Exercise inputs:
%%

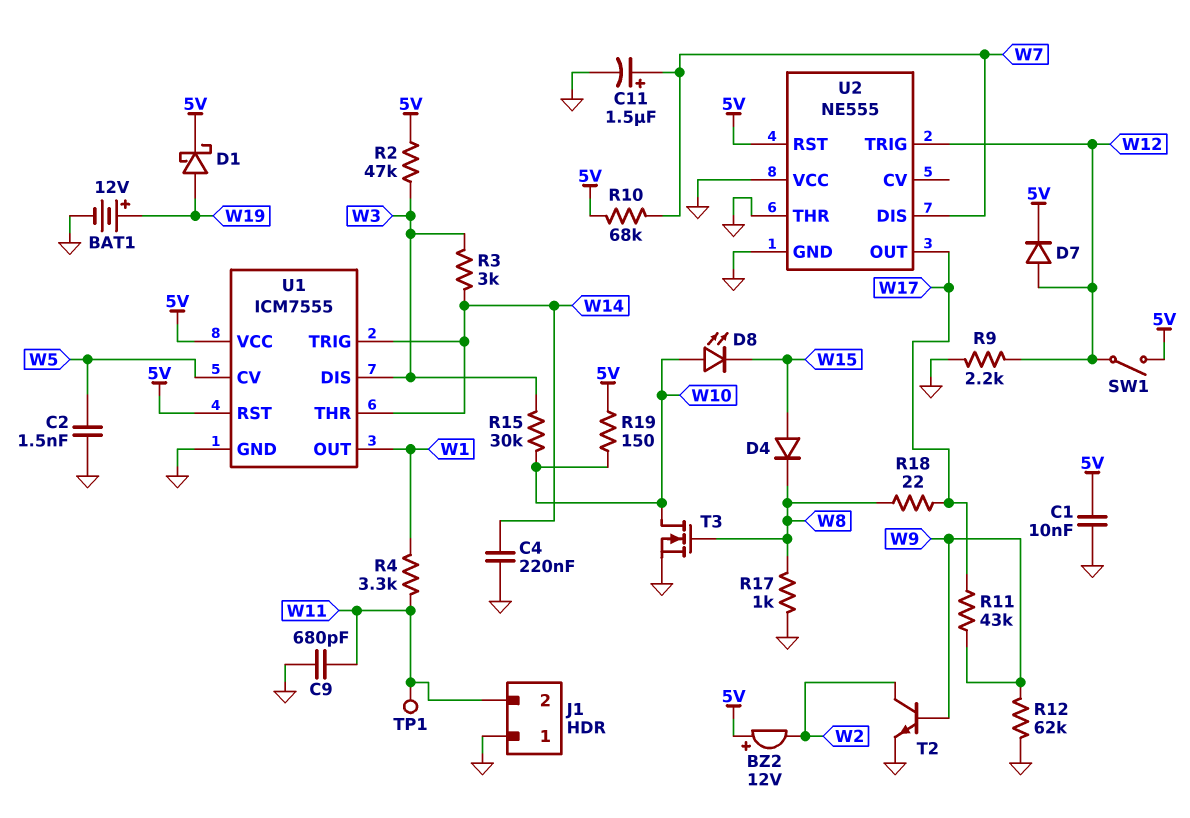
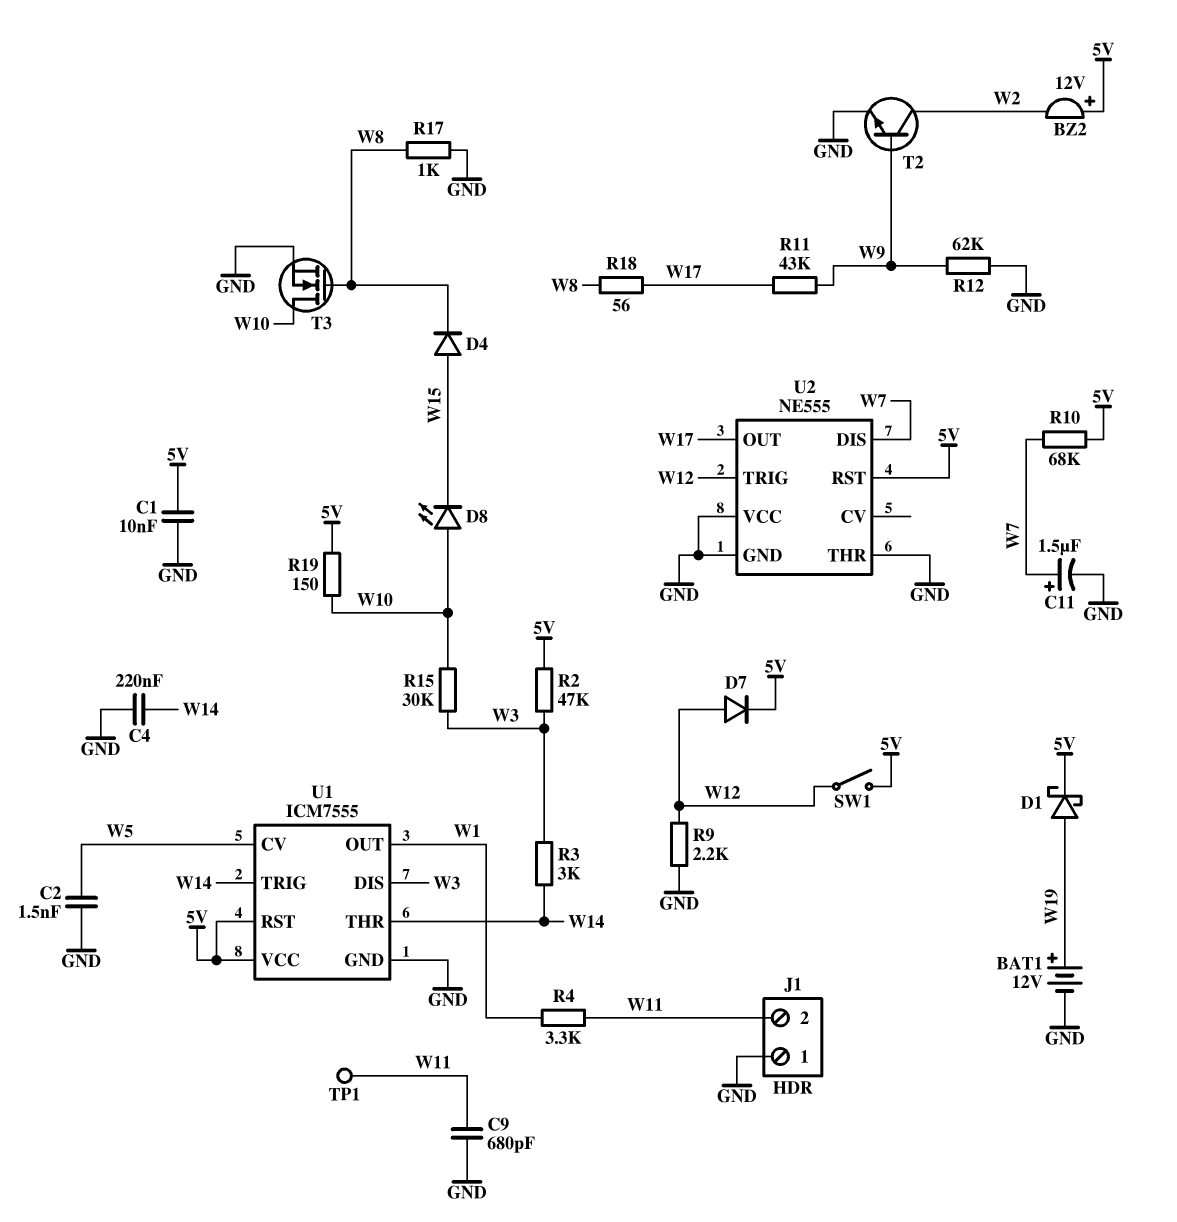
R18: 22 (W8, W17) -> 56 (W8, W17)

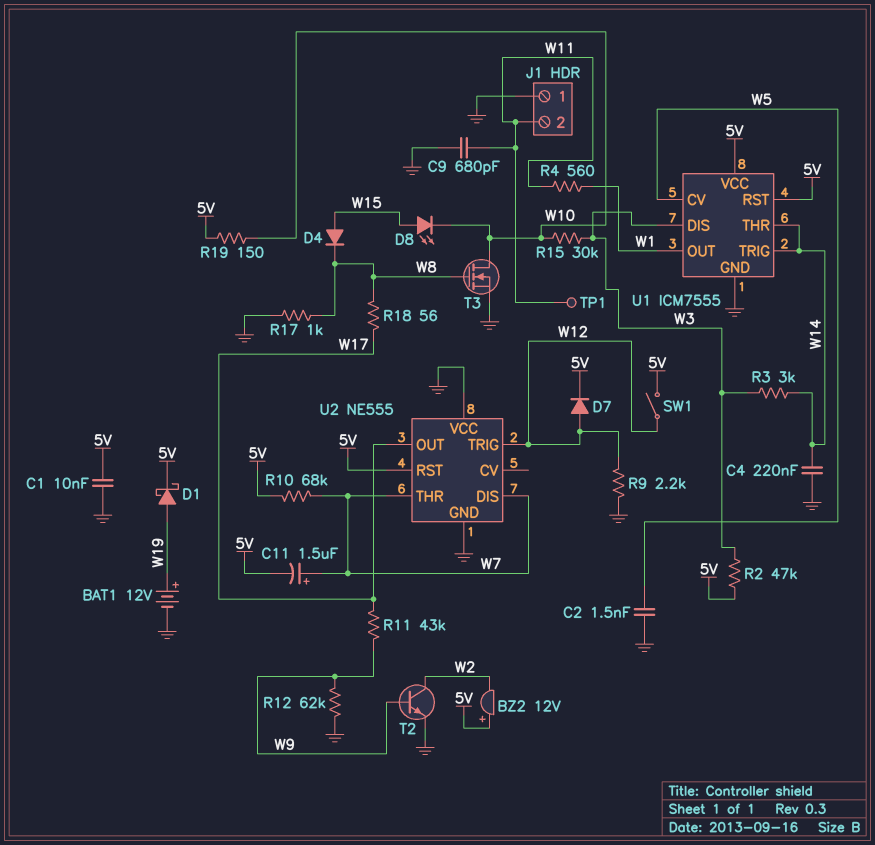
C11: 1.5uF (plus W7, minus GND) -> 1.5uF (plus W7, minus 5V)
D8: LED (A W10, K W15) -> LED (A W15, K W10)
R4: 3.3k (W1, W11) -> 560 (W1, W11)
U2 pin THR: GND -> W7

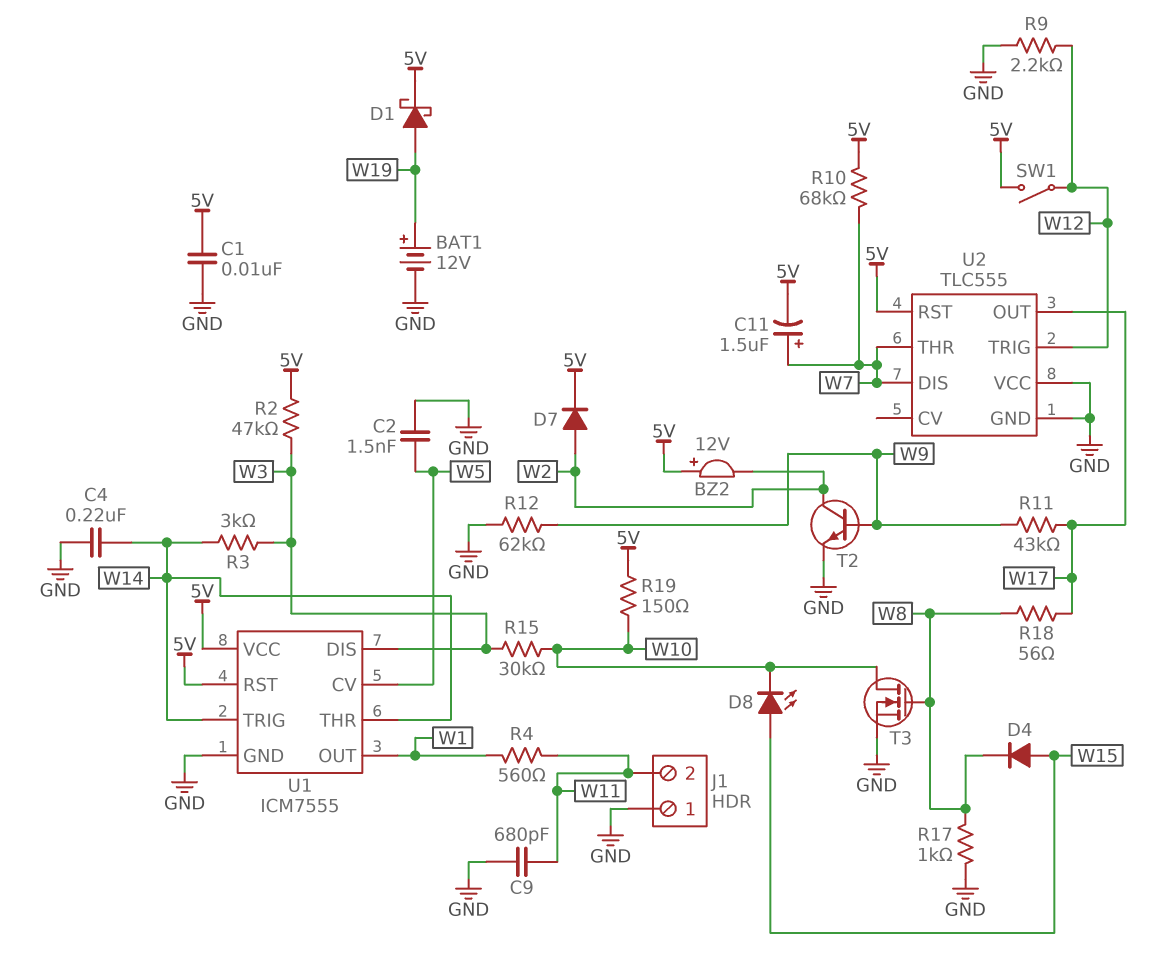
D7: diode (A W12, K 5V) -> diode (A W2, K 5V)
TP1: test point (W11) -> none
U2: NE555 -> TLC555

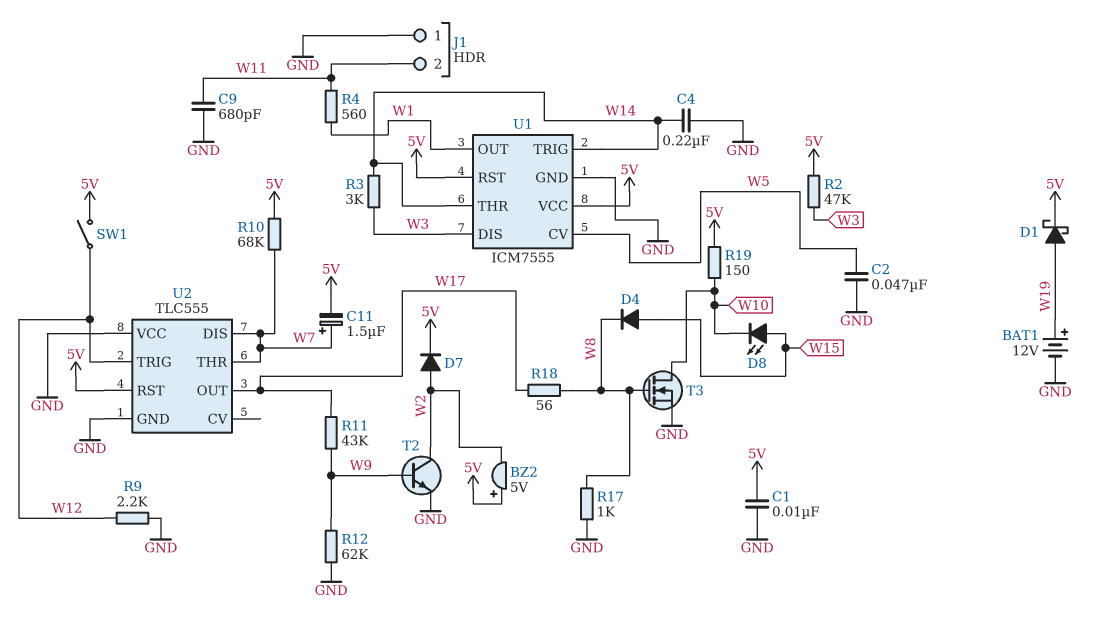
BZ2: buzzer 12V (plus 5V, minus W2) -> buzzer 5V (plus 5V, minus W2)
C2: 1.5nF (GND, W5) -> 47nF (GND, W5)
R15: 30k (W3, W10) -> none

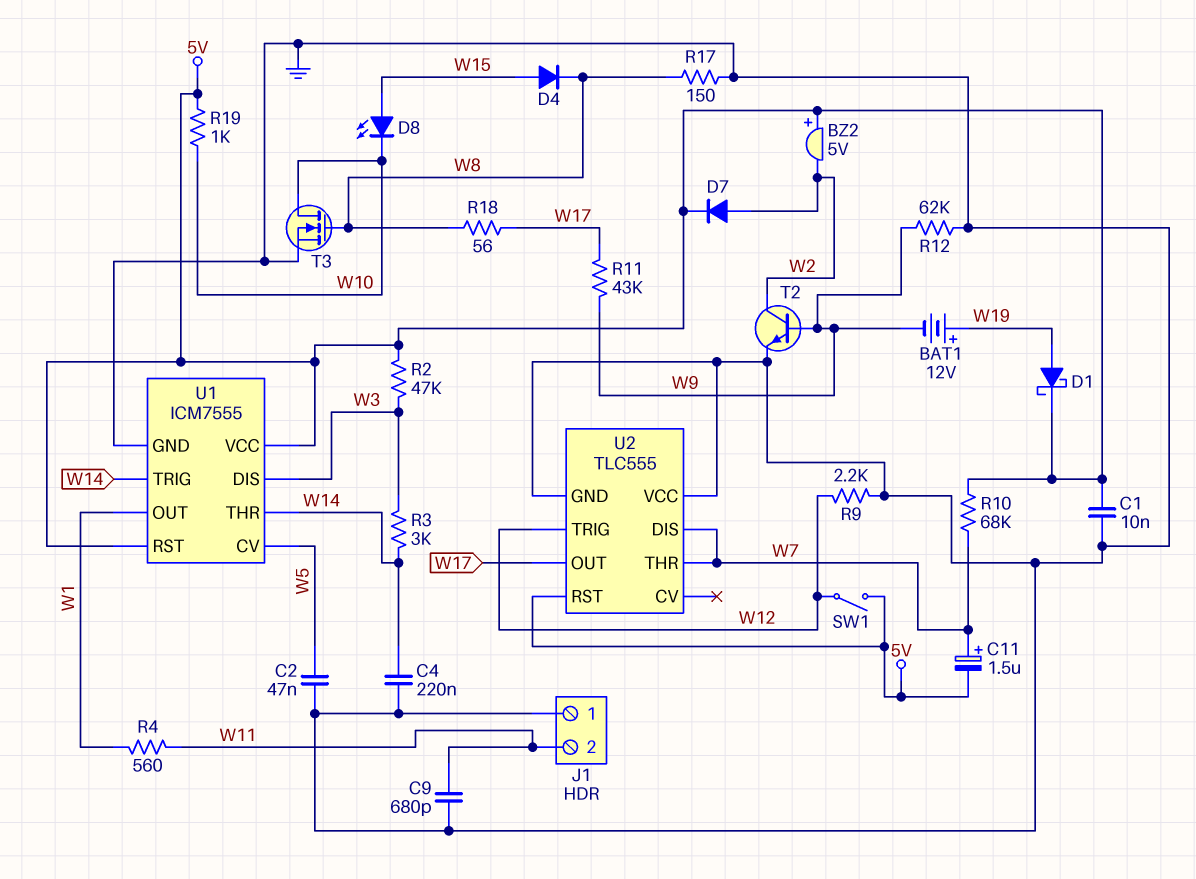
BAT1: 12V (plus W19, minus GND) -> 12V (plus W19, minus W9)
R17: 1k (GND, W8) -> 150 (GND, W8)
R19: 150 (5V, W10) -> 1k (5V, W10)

%%
%%

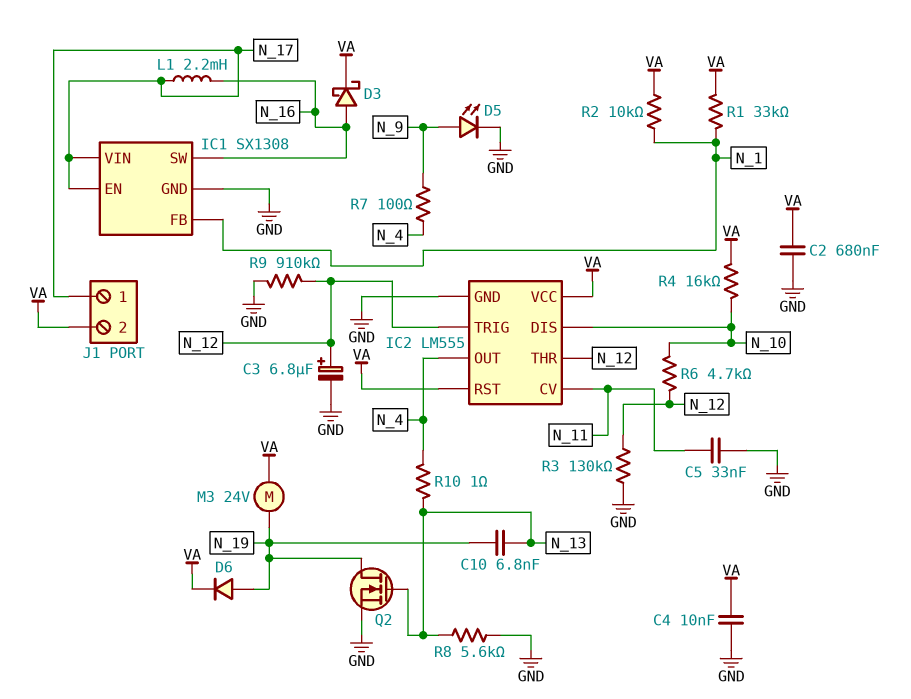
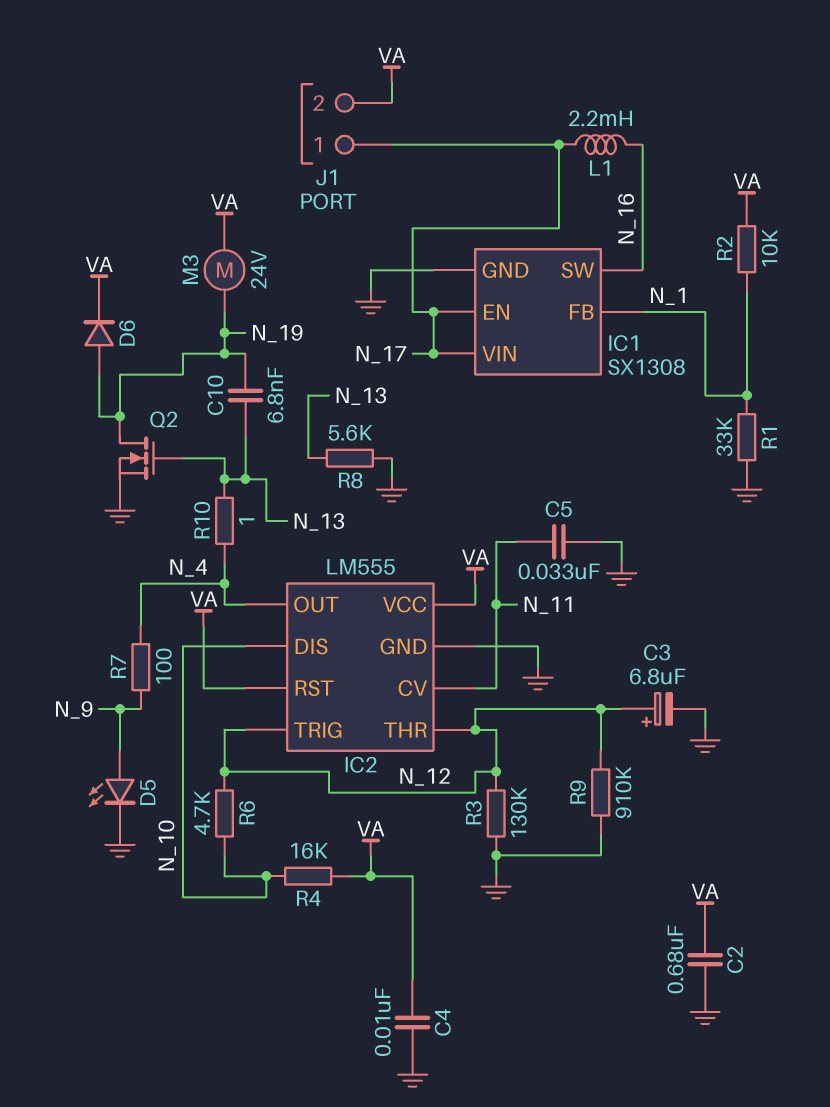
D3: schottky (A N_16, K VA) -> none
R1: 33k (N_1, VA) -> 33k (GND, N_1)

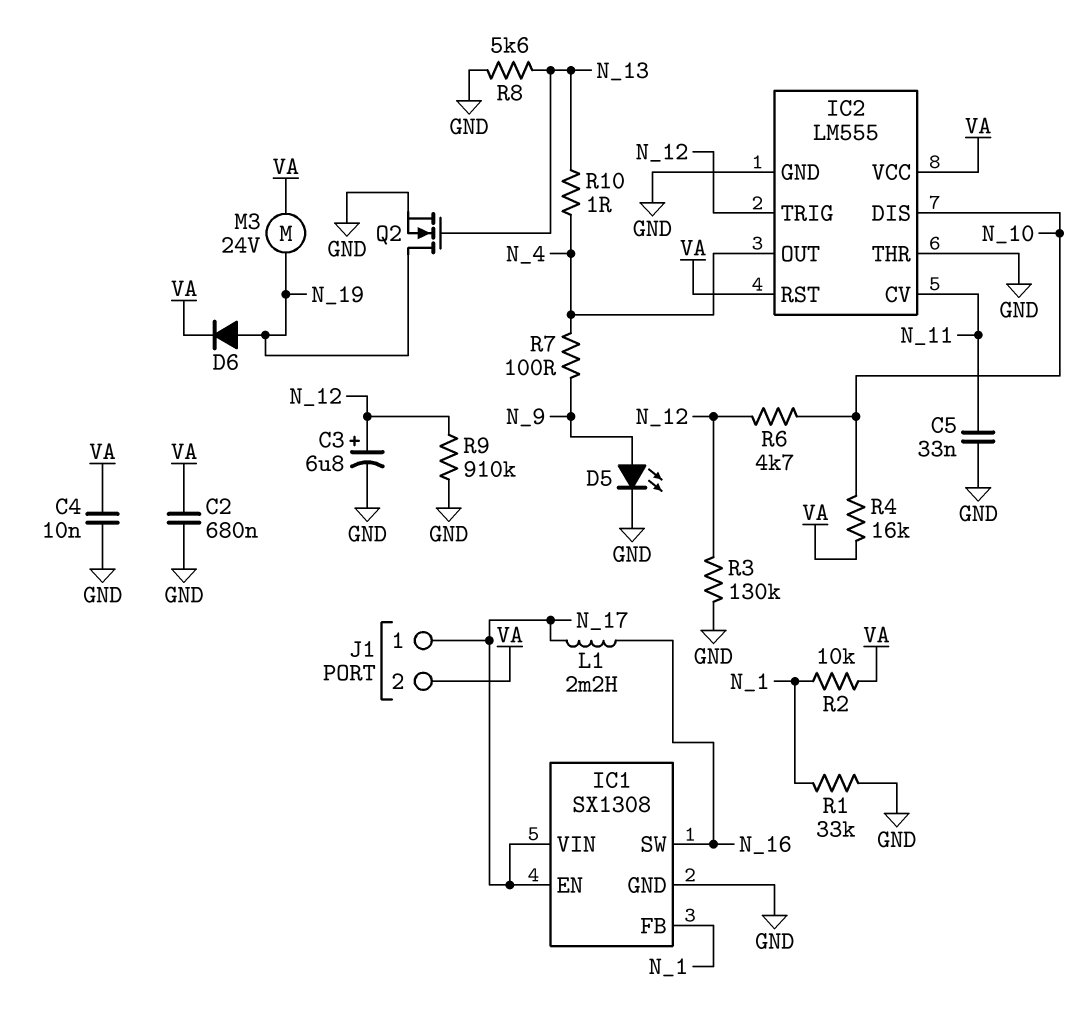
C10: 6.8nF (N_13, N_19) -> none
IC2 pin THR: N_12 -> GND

%%

The task: Although the records above contain pictures, the copy should not; retype exactly the lines from the one containing "R18: 22 (W8, W17) -> 56 (W8, W17)" through the one containing "D7: diode (A W12, K 5V) -> diode (A W2, K 5V)".

Reply:
R18: 22 (W8, W17) -> 56 (W8, W17)

C11: 1.5uF (plus W7, minus GND) -> 1.5uF (plus W7, minus 5V)
D8: LED (A W10, K W15) -> LED (A W15, K W10)
R4: 3.3k (W1, W11) -> 560 (W1, W11)
U2 pin THR: GND -> W7

D7: diode (A W12, K 5V) -> diode (A W2, K 5V)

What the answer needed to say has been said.